• **WHAT YOU SHOULD DO**:
Nothing but the text should be carried over: reproduce all the data exactly and leave out every image.

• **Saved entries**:
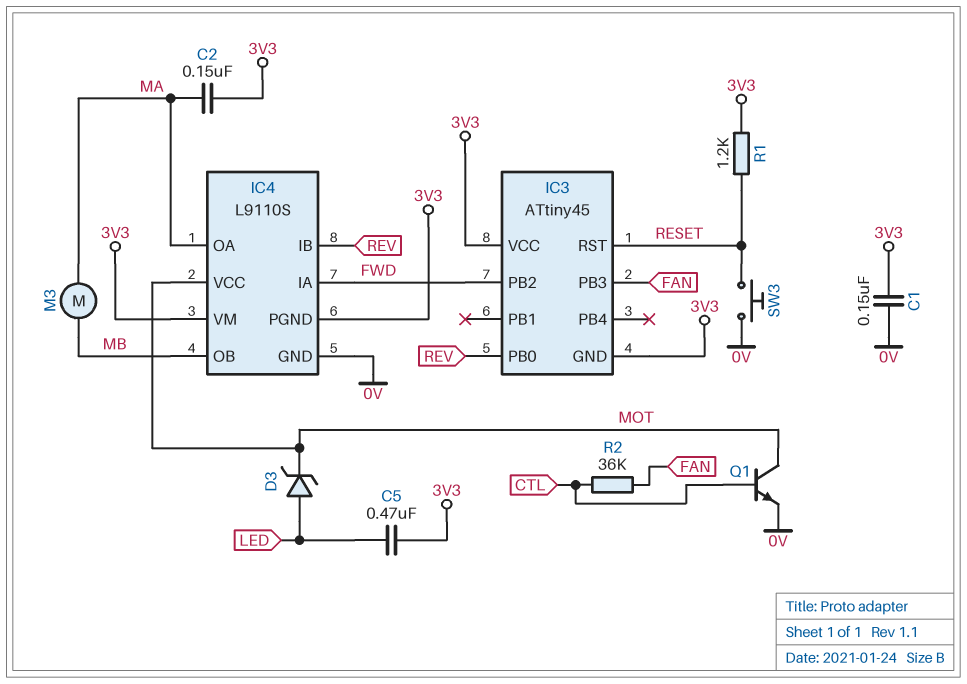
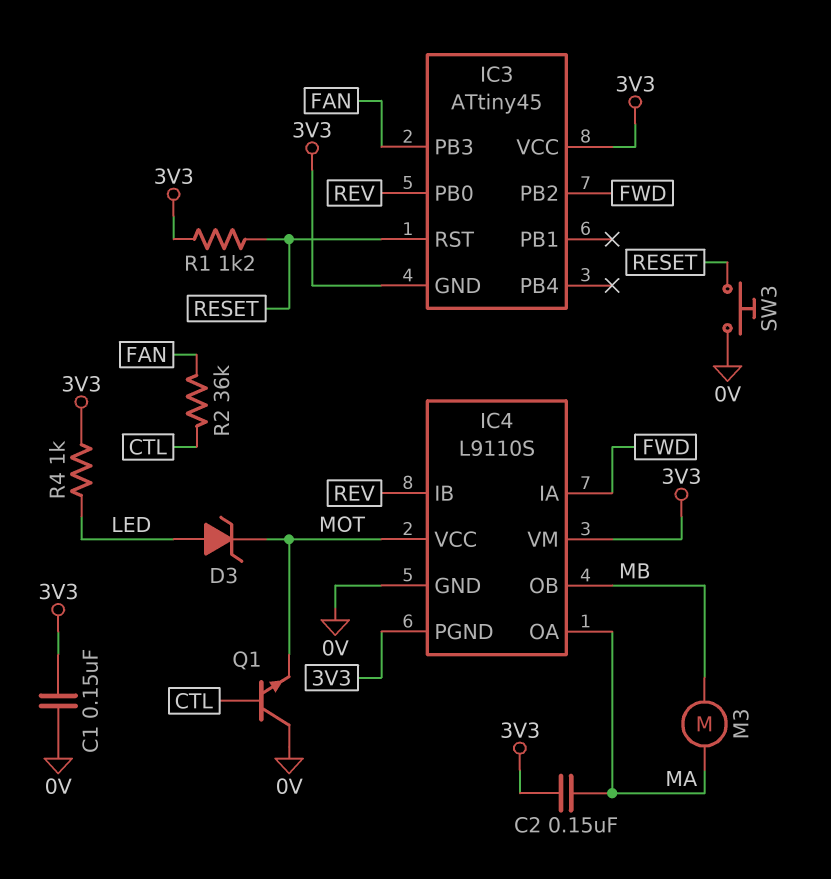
C5: 470nF (3V3, LED) -> none
Q1: NPN (B CTL, C MOT, E 0V) -> NPN (B CTL, C 0V, E MOT)
R4: none -> 1k (3V3, LED)

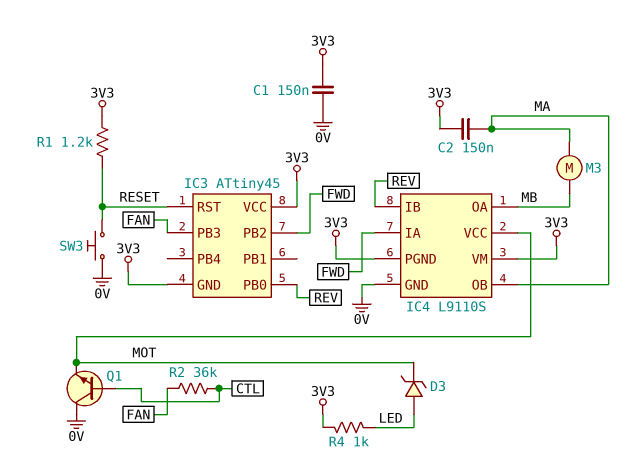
IC4 pin OA: MA -> MB
IC4 pin OB: MB -> MA

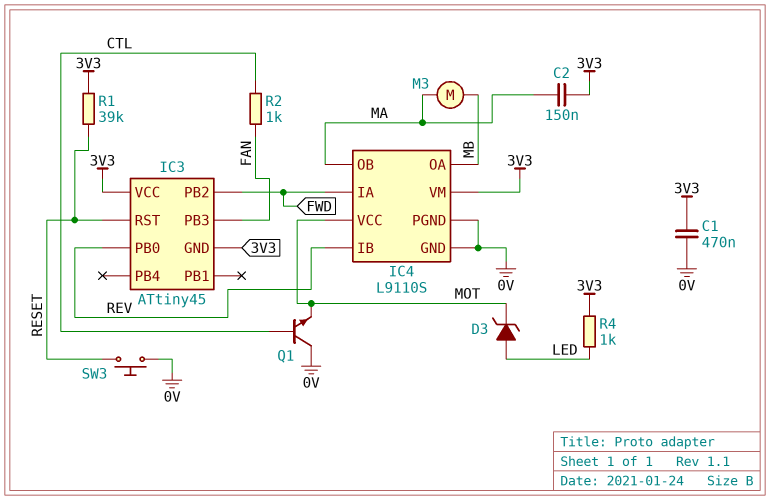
C1: 150nF (0V, 3V3) -> 470nF (0V, 3V3)
IC4 pin PGND: 3V3 -> 0V
R1: 1.2k (3V3, RESET) -> 39k (3V3, RESET)
R2: 36k (CTL, FAN) -> 1k (CTL, FAN)

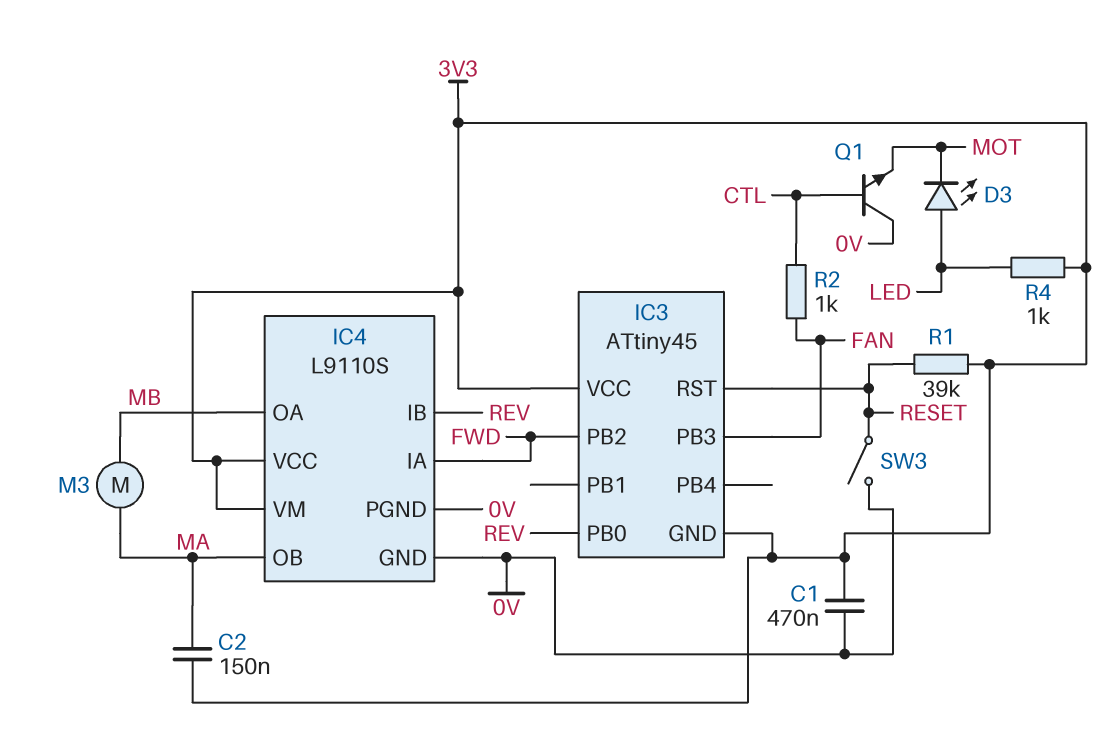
D3: zener (A LED, K MOT) -> LED (A LED, K MOT)
IC4 pin VCC: MOT -> 3V3
SW3: button (0V, RESET) -> switch (0V, RESET)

• **TASK ANSWER**:
C5: 470nF (3V3, LED) -> none
Q1: NPN (B CTL, C MOT, E 0V) -> NPN (B CTL, C 0V, E MOT)
R4: none -> 1k (3V3, LED)

IC4 pin OA: MA -> MB
IC4 pin OB: MB -> MA

C1: 150nF (0V, 3V3) -> 470nF (0V, 3V3)
IC4 pin PGND: 3V3 -> 0V
R1: 1.2k (3V3, RESET) -> 39k (3V3, RESET)
R2: 36k (CTL, FAN) -> 1k (CTL, FAN)

D3: zener (A LED, K MOT) -> LED (A LED, K MOT)
IC4 pin VCC: MOT -> 3V3
SW3: button (0V, RESET) -> switch (0V, RESET)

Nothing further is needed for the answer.